(STORED RECORDS)
_ _ _ _ _ _ _

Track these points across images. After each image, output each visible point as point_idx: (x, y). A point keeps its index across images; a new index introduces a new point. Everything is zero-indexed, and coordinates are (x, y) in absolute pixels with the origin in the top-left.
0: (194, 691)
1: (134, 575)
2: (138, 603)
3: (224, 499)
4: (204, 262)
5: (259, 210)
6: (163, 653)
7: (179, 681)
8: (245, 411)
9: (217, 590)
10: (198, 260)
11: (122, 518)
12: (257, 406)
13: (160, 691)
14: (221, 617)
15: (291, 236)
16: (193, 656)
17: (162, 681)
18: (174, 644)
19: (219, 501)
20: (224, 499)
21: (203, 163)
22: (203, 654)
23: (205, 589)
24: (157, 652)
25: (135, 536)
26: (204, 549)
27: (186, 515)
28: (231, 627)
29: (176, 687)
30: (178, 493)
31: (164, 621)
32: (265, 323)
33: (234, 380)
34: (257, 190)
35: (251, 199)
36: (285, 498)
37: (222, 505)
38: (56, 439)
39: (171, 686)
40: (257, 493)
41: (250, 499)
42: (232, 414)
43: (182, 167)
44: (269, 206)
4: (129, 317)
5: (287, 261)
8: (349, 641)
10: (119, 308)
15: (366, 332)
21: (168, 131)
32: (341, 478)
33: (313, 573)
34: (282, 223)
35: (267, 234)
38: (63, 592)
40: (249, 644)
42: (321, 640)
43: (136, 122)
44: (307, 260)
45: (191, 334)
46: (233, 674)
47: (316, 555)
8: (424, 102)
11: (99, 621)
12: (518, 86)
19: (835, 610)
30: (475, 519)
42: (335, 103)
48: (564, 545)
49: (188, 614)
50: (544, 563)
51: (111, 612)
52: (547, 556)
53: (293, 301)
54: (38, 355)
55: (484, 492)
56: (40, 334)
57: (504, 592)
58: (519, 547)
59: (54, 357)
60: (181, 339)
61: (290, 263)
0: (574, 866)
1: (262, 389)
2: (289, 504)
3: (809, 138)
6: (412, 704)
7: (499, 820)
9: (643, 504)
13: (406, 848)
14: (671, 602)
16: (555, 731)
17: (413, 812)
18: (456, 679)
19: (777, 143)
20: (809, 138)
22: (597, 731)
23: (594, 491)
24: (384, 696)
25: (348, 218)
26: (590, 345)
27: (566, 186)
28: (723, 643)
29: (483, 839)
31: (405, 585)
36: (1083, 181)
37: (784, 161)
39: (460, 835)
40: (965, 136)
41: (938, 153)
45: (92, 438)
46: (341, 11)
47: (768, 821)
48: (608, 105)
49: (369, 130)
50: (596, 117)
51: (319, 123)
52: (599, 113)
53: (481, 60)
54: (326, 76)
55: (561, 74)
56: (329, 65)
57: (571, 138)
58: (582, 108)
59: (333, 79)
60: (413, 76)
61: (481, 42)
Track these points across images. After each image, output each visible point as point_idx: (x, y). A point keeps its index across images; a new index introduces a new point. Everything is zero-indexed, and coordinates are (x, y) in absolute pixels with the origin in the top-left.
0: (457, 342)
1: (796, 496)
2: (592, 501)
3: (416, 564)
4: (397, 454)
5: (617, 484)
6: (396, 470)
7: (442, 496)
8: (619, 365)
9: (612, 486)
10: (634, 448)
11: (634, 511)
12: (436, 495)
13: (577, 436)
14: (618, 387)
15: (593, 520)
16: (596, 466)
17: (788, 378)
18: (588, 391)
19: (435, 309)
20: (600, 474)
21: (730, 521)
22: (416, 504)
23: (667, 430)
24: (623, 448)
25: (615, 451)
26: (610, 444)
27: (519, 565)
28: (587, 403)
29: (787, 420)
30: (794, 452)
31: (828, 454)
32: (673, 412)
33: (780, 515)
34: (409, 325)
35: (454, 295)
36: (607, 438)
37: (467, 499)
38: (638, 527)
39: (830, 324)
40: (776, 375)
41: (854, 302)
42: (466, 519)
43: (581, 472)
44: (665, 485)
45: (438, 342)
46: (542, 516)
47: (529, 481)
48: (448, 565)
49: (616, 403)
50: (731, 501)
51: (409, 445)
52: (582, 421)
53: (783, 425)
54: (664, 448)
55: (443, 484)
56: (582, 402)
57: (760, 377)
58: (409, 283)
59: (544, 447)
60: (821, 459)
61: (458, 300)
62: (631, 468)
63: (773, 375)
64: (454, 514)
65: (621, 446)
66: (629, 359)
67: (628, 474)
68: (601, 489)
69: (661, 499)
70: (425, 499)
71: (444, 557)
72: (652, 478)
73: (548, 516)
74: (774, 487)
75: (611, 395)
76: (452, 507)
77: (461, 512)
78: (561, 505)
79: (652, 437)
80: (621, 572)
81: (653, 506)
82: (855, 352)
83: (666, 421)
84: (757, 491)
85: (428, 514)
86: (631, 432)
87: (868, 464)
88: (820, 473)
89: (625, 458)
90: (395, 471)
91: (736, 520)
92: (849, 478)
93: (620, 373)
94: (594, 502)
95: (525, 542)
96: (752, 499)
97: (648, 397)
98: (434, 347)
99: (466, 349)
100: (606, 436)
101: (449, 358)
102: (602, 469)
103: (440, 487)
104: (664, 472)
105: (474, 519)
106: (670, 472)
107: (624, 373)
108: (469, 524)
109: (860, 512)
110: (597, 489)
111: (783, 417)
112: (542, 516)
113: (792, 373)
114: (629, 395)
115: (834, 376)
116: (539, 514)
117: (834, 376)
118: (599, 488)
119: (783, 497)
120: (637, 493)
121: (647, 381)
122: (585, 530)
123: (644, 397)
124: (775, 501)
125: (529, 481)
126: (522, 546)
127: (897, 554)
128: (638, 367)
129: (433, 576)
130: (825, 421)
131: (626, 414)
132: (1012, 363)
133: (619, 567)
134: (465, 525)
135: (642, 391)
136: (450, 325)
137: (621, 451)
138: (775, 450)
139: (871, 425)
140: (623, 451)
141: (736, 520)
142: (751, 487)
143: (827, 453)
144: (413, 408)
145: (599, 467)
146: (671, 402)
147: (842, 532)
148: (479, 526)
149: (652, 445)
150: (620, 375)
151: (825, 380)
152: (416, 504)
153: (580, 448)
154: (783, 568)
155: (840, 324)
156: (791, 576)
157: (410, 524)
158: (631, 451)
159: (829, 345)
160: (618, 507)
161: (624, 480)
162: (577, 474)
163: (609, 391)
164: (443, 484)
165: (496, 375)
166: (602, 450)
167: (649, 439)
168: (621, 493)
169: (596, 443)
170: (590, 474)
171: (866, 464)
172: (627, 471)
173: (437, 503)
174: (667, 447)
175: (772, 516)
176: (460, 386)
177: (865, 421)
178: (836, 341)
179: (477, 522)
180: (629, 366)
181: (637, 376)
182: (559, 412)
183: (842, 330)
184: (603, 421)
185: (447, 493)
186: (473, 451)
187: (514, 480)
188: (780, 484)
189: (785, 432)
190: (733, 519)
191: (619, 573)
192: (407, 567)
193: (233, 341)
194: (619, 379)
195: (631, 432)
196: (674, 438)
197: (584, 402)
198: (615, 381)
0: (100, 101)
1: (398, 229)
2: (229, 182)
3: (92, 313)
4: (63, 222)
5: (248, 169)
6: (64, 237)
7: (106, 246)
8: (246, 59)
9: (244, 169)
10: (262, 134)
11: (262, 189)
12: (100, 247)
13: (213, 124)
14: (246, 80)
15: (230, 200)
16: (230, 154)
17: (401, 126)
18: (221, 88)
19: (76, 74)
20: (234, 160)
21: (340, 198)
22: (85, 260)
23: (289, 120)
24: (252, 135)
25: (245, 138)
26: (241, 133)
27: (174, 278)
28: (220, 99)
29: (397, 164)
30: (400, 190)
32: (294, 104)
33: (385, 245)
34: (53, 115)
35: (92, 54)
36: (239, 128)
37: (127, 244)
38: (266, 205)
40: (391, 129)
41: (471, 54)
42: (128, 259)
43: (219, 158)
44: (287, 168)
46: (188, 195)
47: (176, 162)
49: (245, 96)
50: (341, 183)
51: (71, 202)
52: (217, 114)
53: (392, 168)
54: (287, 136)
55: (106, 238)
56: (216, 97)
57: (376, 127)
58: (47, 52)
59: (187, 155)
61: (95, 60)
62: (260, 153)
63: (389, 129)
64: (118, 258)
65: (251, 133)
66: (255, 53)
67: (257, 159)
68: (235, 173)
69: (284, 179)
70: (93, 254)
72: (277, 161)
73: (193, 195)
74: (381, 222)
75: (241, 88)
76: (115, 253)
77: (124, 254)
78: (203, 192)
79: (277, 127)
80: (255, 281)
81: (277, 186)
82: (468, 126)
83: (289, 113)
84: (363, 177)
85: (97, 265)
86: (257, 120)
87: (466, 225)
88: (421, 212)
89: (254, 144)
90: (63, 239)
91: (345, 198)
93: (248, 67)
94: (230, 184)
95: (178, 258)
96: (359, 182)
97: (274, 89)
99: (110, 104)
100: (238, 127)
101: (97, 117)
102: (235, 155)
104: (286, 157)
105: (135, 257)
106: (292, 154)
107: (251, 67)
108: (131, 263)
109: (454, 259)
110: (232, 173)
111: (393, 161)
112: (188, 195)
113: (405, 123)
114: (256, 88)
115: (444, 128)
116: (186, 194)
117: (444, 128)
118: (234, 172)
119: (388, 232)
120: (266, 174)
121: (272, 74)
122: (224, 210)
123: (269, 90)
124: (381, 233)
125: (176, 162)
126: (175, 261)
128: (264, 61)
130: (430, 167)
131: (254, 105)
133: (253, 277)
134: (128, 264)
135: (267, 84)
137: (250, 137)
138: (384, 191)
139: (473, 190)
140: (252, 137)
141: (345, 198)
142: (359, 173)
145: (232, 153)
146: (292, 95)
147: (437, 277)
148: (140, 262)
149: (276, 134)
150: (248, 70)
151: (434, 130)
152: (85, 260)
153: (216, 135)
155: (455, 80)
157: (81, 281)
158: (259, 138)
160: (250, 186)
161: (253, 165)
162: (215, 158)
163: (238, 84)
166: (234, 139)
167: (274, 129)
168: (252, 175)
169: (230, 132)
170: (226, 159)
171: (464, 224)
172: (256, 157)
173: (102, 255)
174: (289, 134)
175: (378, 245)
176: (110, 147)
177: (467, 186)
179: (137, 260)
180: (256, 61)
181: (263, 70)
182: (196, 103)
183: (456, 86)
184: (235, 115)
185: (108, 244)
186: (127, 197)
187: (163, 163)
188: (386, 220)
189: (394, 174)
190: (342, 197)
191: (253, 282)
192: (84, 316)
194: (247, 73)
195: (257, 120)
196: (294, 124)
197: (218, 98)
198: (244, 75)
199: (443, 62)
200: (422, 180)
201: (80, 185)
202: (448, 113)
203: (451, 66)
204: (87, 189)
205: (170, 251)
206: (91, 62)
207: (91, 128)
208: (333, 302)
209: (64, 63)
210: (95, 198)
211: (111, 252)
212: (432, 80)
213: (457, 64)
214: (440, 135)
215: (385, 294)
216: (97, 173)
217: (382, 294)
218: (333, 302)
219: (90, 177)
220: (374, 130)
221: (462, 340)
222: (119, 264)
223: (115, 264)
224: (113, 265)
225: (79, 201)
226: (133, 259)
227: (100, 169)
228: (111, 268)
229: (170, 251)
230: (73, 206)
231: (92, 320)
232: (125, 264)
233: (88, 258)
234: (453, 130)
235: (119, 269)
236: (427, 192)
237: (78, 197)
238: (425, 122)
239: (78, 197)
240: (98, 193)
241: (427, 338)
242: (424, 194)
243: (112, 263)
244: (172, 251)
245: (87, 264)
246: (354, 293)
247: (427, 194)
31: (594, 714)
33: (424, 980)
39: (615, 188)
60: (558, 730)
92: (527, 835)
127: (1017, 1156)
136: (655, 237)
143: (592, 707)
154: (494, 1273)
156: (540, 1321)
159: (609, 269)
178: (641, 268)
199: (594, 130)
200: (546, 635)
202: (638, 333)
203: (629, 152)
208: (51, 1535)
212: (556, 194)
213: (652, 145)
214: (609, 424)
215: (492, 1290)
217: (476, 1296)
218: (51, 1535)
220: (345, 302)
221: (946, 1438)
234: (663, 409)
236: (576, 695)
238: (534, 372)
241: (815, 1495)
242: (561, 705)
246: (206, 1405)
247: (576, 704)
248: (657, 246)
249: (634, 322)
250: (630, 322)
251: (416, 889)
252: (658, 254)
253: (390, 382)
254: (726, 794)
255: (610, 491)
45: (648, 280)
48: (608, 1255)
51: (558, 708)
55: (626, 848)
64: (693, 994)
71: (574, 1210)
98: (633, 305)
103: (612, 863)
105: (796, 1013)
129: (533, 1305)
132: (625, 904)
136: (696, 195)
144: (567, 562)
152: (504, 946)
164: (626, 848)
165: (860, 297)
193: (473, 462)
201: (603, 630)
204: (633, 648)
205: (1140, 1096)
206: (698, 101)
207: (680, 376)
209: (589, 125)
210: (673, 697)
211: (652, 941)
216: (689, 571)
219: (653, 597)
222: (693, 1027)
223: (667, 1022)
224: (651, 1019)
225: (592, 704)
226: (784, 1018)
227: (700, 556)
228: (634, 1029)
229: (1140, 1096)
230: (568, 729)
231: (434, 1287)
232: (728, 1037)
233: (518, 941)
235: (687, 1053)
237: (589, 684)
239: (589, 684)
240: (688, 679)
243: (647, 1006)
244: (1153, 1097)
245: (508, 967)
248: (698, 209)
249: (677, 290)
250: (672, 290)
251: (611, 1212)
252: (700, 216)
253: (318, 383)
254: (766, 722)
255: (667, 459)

_ _ _ _ _ _ _

(TASK INSTRUCTIONS) Please express the part of the records that opens with the first line and closes with the line containing "5: (259, 210)", both included, as a JSON list of strings, one string per line and with blank lines left out.

(FULL OUTPUT)
[
  "Track these points across images. After each image, output each visible point as point_idx: (x, y). A point keeps its index across images; a new index introduces a new point. Everything is zero-indexed, and coordinates are (x, y) in absolute pixels with the origin in the top-left.",
  "0: (194, 691)",
  "1: (134, 575)",
  "2: (138, 603)",
  "3: (224, 499)",
  "4: (204, 262)",
  "5: (259, 210)"
]